- Assignment: The full listing should be duplicated word for word.

- Data provided:

━━━━━━━━

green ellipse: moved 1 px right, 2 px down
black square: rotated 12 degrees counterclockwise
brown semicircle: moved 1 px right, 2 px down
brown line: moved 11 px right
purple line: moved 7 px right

━━━━━━━━

- Completed exercise:
green ellipse: moved 1 px right, 2 px down
black square: rotated 12 degrees counterclockwise
brown semicircle: moved 1 px right, 2 px down
brown line: moved 11 px right
purple line: moved 7 px right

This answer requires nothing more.